WORK TO BE COMPLETED
Pick every line out of the entries below that holds the string "none", and report them.

GIVEN RECORDS
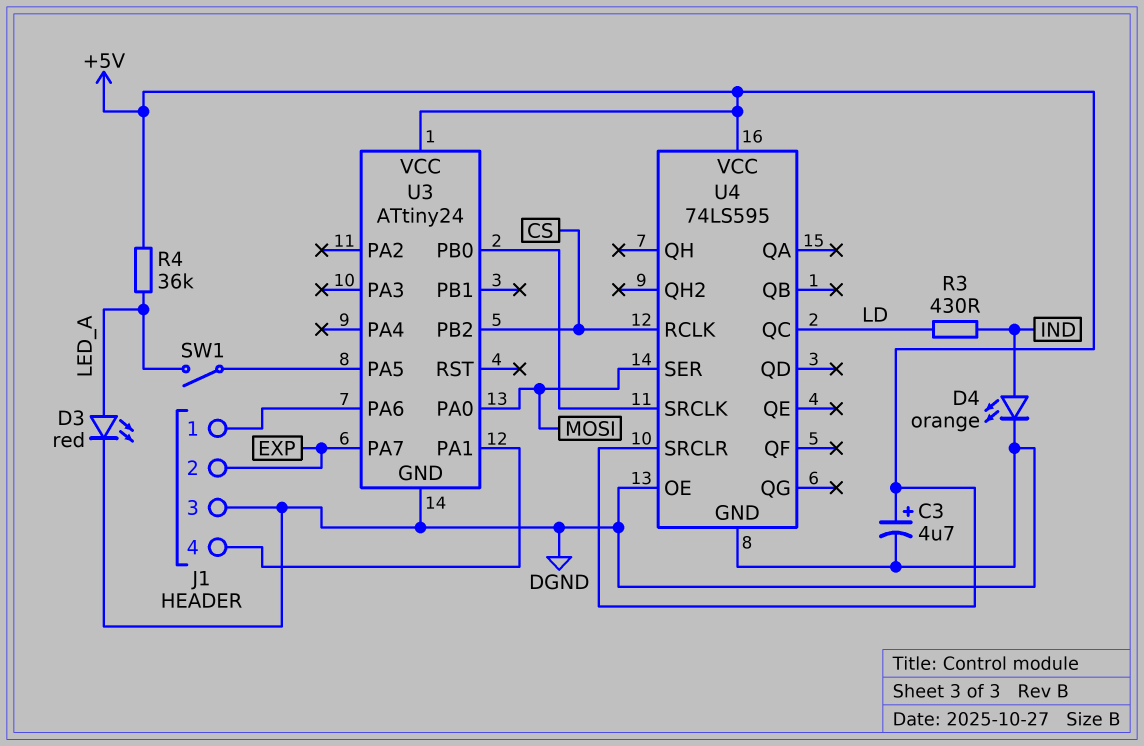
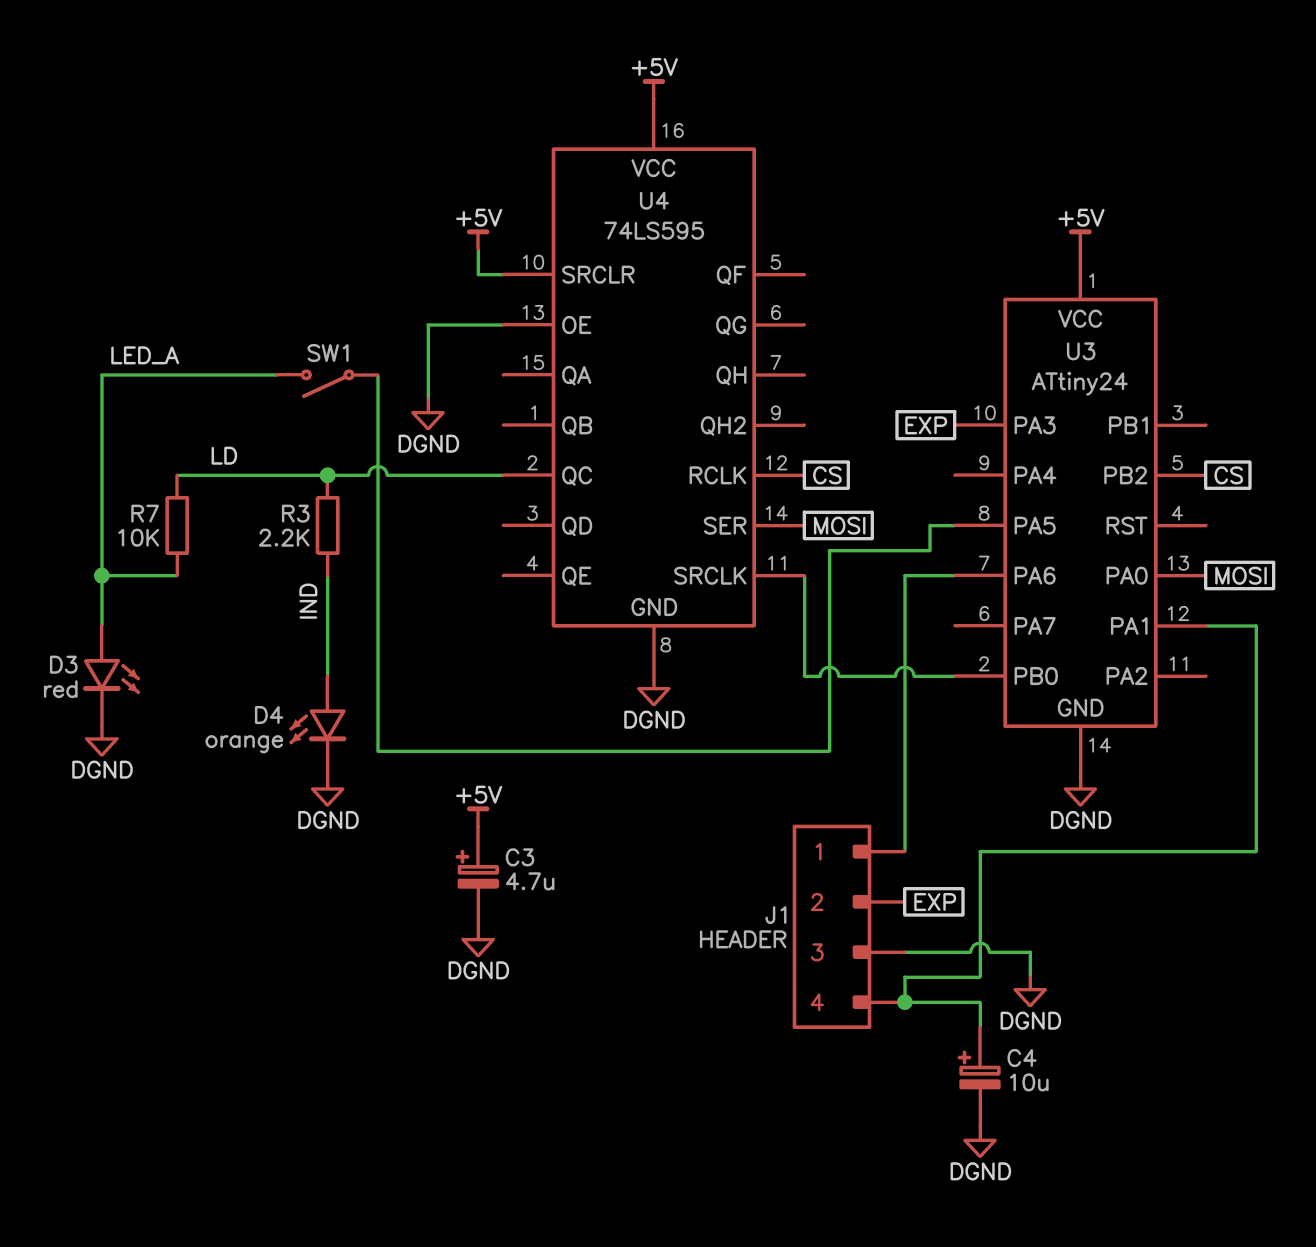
C4: none -> 10uF (plus J1/4, minus DGND)
R3: 430 (IND, LD) -> 2.2k (IND, LD)
R4: 36k (+5V, LED_A) -> none
R7: none -> 10k (LD, LED_A)
U3 pin PA3: none -> EXP
U3 pin PA7: EXP -> none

ANSWER TO THE EXERCISE
C4: none -> 10uF (plus J1/4, minus DGND)
R4: 36k (+5V, LED_A) -> none
R7: none -> 10k (LD, LED_A)
U3 pin PA3: none -> EXP
U3 pin PA7: EXP -> none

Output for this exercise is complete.